Prompt: Your copy of the data should leave out the images and match everything else exactly.

Source information:

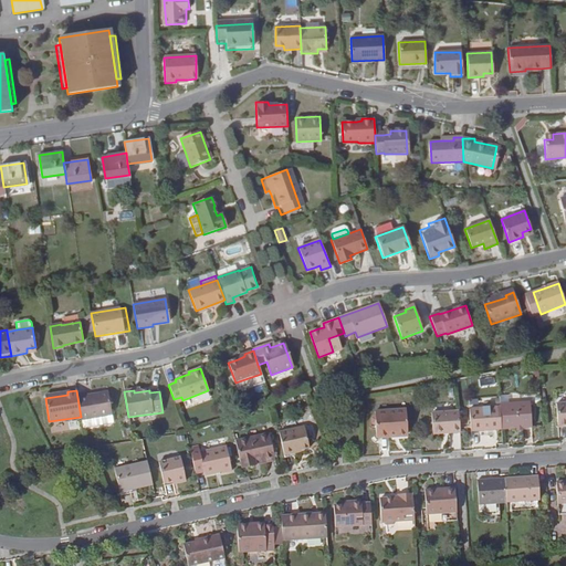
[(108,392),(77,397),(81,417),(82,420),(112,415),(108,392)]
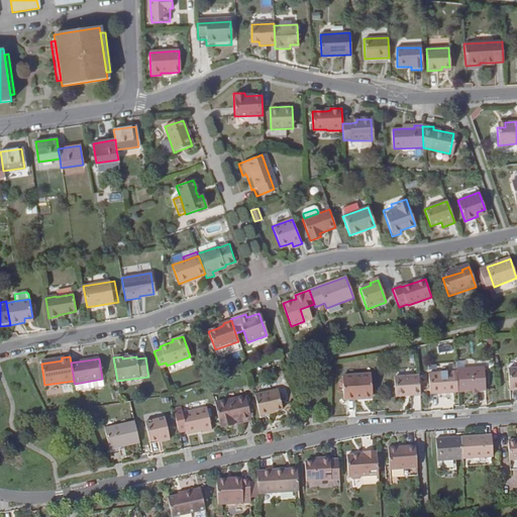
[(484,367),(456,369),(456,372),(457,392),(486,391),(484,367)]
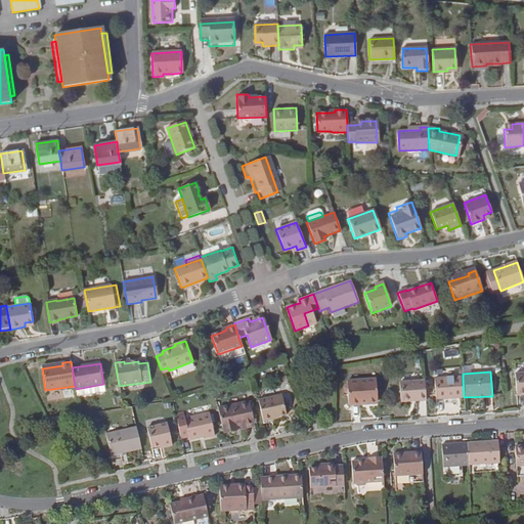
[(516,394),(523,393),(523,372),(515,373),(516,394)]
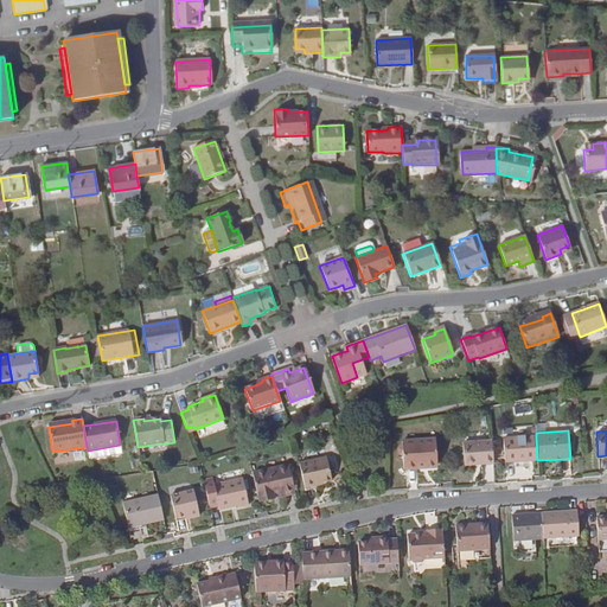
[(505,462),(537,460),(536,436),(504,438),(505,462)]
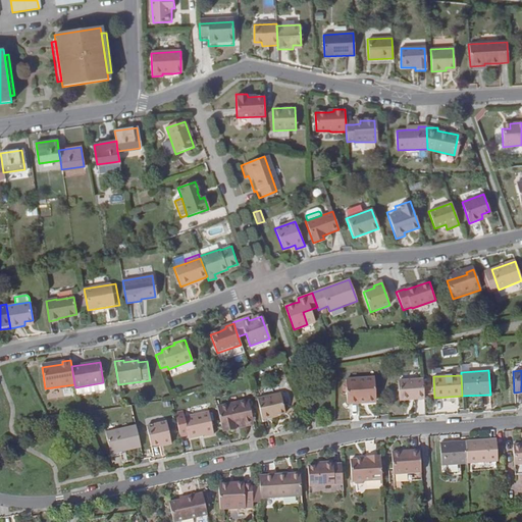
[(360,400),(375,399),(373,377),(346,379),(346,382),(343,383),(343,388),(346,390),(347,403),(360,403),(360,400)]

Exercise result:
[(108,392),(77,397),(81,417),(82,420),(112,415),(108,392)]
[(484,367),(456,369),(456,372),(457,392),(486,391),(484,367)]
[(516,394),(523,393),(523,372),(515,373),(516,394)]
[(505,462),(537,460),(536,436),(504,438),(505,462)]
[(360,400),(375,399),(373,377),(346,379),(346,382),(343,383),(343,388),(346,390),(347,403),(360,403),(360,400)]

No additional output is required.